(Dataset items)
◆ ◆ ◆
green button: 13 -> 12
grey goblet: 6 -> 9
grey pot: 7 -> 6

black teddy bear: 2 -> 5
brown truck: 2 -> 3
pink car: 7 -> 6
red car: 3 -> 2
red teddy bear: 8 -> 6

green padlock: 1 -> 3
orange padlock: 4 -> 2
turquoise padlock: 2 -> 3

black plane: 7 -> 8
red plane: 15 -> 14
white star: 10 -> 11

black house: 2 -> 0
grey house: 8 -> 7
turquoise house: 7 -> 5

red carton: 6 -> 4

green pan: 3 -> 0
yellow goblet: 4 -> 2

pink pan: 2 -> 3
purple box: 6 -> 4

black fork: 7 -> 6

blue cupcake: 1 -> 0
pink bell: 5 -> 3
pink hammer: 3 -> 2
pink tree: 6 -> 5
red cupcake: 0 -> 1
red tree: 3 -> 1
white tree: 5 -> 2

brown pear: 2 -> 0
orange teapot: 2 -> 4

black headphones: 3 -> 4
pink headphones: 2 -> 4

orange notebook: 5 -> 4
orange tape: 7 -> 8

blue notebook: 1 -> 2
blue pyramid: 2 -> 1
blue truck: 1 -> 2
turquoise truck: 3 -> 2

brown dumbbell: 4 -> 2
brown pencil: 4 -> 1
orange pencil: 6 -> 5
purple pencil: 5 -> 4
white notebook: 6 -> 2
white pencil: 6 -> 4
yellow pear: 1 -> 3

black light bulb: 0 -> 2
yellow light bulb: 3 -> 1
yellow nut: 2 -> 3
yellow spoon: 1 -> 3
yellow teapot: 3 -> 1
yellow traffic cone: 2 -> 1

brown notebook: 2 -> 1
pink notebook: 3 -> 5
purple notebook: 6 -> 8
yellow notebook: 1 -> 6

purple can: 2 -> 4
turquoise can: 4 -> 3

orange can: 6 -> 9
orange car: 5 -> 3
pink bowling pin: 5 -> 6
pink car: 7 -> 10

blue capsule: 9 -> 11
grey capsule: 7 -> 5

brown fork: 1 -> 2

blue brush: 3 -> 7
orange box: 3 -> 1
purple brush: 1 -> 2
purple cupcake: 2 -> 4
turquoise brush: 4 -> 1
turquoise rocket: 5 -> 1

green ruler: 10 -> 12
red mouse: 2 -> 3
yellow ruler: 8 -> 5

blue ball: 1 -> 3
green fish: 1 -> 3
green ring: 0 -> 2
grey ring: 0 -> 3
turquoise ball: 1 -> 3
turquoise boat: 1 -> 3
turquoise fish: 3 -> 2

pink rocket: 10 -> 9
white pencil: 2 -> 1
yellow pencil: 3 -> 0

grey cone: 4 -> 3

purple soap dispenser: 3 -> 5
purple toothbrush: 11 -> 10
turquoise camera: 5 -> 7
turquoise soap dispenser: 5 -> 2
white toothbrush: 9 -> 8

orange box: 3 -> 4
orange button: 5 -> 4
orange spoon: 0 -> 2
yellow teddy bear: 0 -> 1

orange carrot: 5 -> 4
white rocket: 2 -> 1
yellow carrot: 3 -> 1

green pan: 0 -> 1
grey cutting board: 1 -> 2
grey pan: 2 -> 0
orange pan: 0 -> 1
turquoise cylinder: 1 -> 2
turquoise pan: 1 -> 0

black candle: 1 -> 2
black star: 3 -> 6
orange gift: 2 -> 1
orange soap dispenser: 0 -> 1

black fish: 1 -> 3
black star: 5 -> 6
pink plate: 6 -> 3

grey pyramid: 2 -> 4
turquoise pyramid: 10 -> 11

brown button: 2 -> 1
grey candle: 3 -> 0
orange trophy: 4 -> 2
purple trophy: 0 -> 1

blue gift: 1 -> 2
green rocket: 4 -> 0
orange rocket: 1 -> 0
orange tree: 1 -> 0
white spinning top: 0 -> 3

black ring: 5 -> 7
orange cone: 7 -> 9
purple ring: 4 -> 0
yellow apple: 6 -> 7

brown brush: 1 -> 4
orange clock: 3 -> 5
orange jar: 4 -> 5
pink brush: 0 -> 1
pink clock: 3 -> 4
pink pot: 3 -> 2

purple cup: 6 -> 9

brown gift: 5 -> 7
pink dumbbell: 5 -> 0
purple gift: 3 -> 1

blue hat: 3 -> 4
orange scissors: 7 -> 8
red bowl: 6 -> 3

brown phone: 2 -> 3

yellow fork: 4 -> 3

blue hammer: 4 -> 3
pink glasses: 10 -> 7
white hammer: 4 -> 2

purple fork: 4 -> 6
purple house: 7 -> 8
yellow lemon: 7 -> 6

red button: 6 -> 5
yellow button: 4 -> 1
◆ ◆ ◆
◆ What to do:
Starting at the first line of the records above, please copy each line exactly until you reach the line containing "green ruler: 10 -> 12". Include that line and stop there.

◆ Answer space:
green button: 13 -> 12
grey goblet: 6 -> 9
grey pot: 7 -> 6

black teddy bear: 2 -> 5
brown truck: 2 -> 3
pink car: 7 -> 6
red car: 3 -> 2
red teddy bear: 8 -> 6

green padlock: 1 -> 3
orange padlock: 4 -> 2
turquoise padlock: 2 -> 3

black plane: 7 -> 8
red plane: 15 -> 14
white star: 10 -> 11

black house: 2 -> 0
grey house: 8 -> 7
turquoise house: 7 -> 5

red carton: 6 -> 4

green pan: 3 -> 0
yellow goblet: 4 -> 2

pink pan: 2 -> 3
purple box: 6 -> 4

black fork: 7 -> 6

blue cupcake: 1 -> 0
pink bell: 5 -> 3
pink hammer: 3 -> 2
pink tree: 6 -> 5
red cupcake: 0 -> 1
red tree: 3 -> 1
white tree: 5 -> 2

brown pear: 2 -> 0
orange teapot: 2 -> 4

black headphones: 3 -> 4
pink headphones: 2 -> 4

orange notebook: 5 -> 4
orange tape: 7 -> 8

blue notebook: 1 -> 2
blue pyramid: 2 -> 1
blue truck: 1 -> 2
turquoise truck: 3 -> 2

brown dumbbell: 4 -> 2
brown pencil: 4 -> 1
orange pencil: 6 -> 5
purple pencil: 5 -> 4
white notebook: 6 -> 2
white pencil: 6 -> 4
yellow pear: 1 -> 3

black light bulb: 0 -> 2
yellow light bulb: 3 -> 1
yellow nut: 2 -> 3
yellow spoon: 1 -> 3
yellow teapot: 3 -> 1
yellow traffic cone: 2 -> 1

brown notebook: 2 -> 1
pink notebook: 3 -> 5
purple notebook: 6 -> 8
yellow notebook: 1 -> 6

purple can: 2 -> 4
turquoise can: 4 -> 3

orange can: 6 -> 9
orange car: 5 -> 3
pink bowling pin: 5 -> 6
pink car: 7 -> 10

blue capsule: 9 -> 11
grey capsule: 7 -> 5

brown fork: 1 -> 2

blue brush: 3 -> 7
orange box: 3 -> 1
purple brush: 1 -> 2
purple cupcake: 2 -> 4
turquoise brush: 4 -> 1
turquoise rocket: 5 -> 1

green ruler: 10 -> 12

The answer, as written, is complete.